→ What you need to do
Return every line below that contains the string "should", copying each one in full.

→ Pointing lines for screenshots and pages
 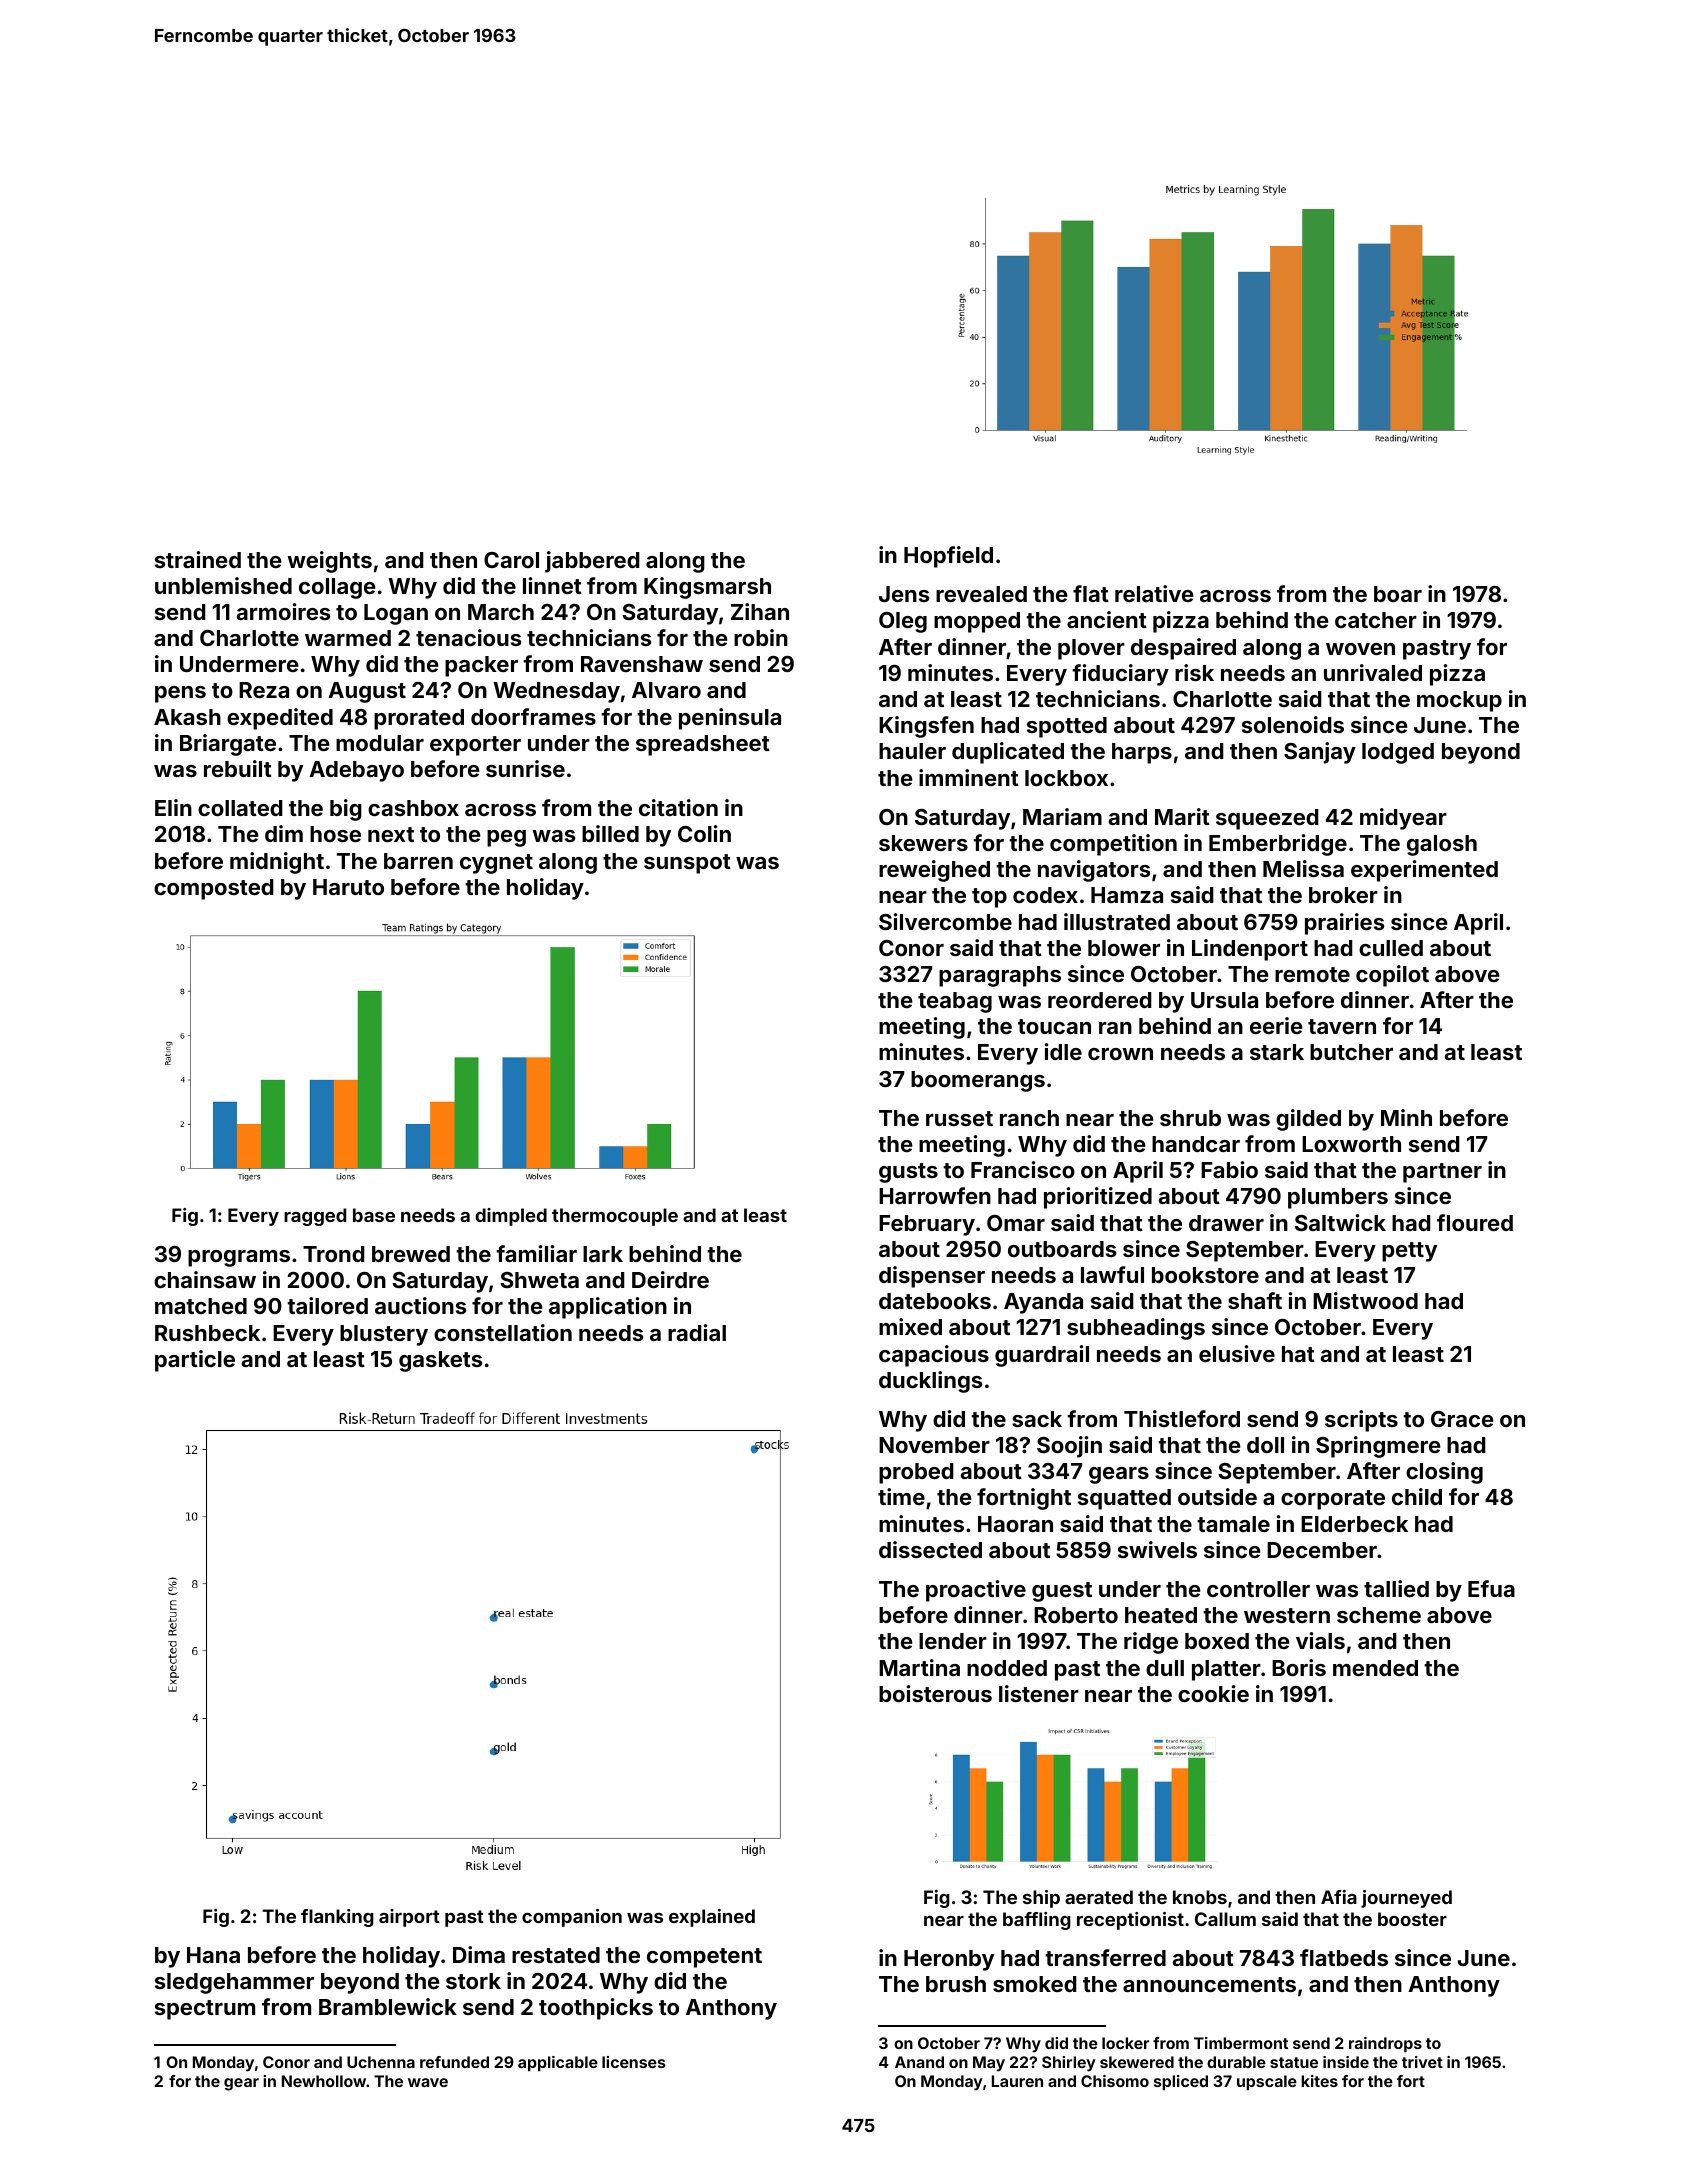 What do you see at coordinates (919, 2062) in the document?
I see `Anand` at bounding box center [919, 2062].
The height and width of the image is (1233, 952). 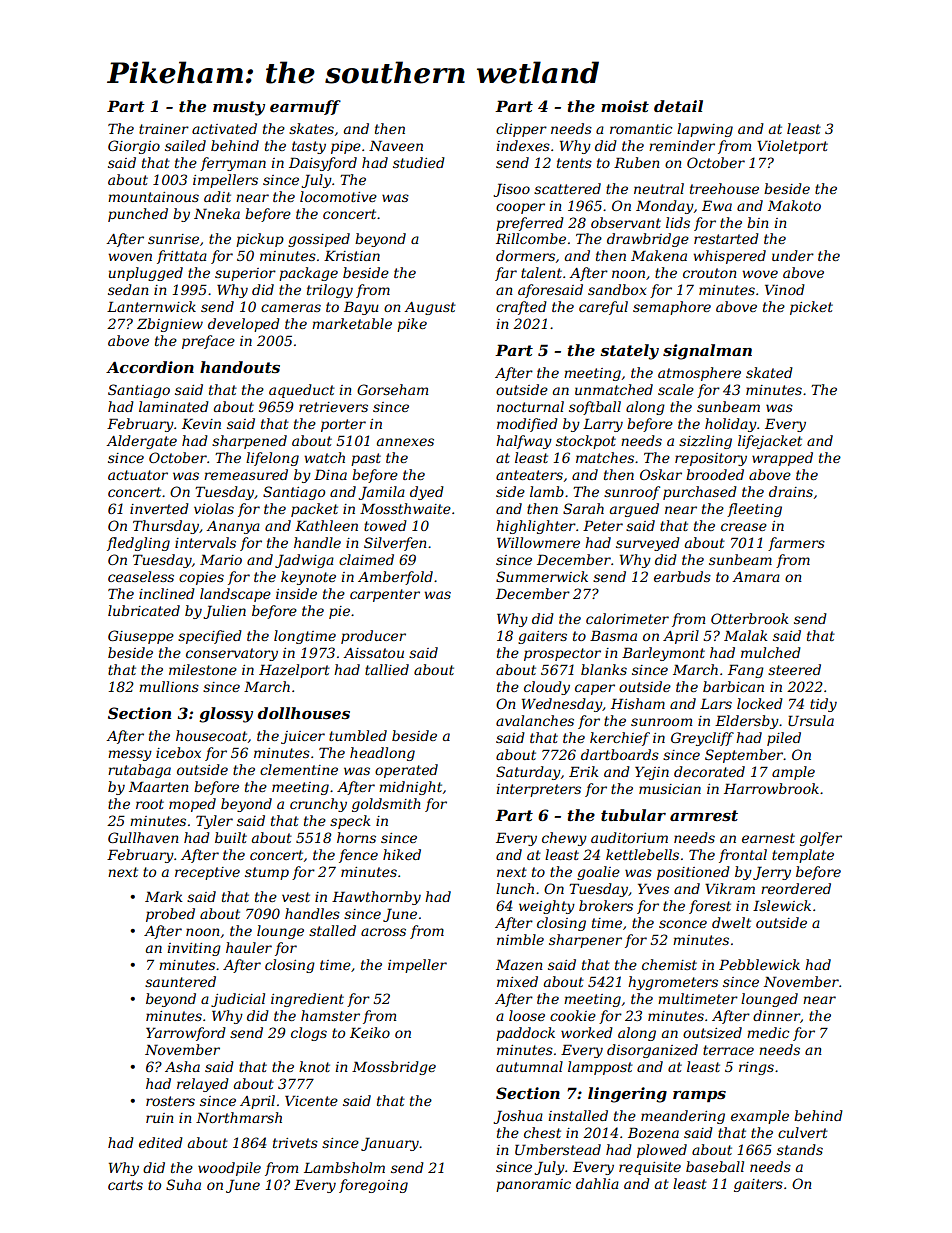 What do you see at coordinates (585, 941) in the image?
I see `sharpener` at bounding box center [585, 941].
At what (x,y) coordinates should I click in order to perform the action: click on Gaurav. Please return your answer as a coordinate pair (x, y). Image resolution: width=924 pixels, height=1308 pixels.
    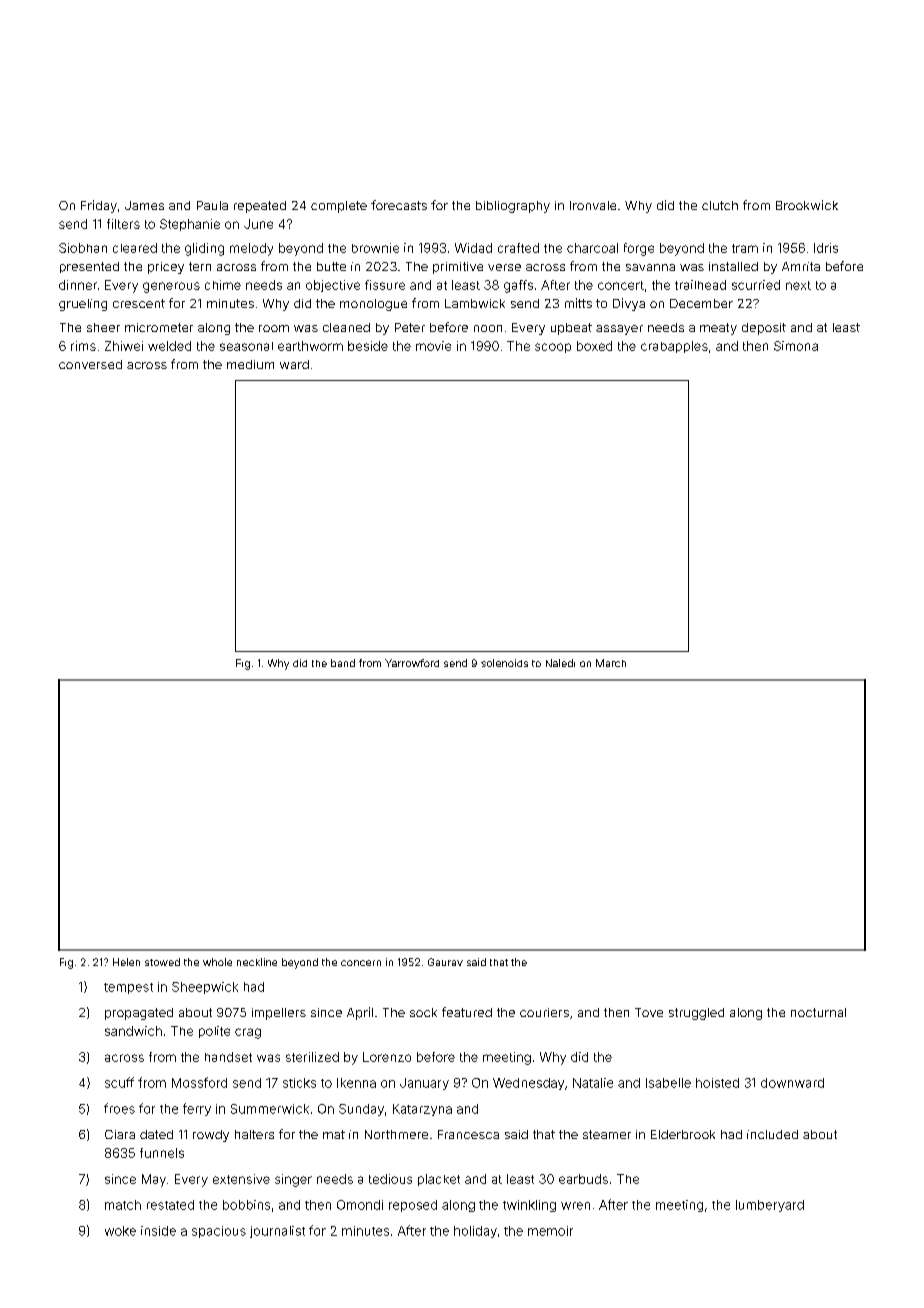
    Looking at the image, I should click on (445, 962).
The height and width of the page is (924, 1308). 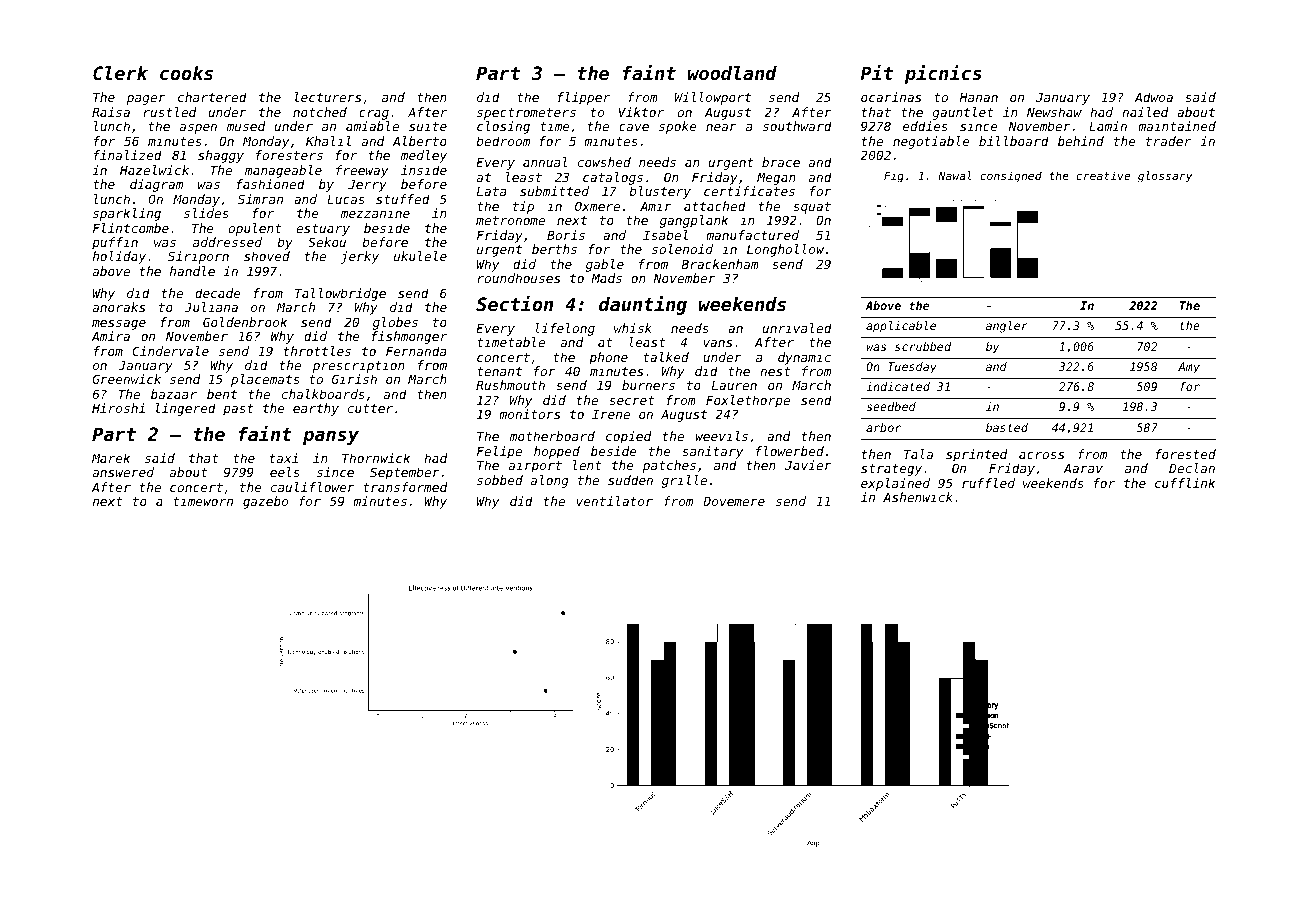 What do you see at coordinates (1177, 126) in the page?
I see `maintained` at bounding box center [1177, 126].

→ Solution to the exercise
At what (x,y) coordinates should I click in order to perform the action: click on Gaurav. Please return your answer as a coordinate pair (x, y). Image resolution: width=924 pixels, height=1308 pixels.
    Looking at the image, I should click on (445, 962).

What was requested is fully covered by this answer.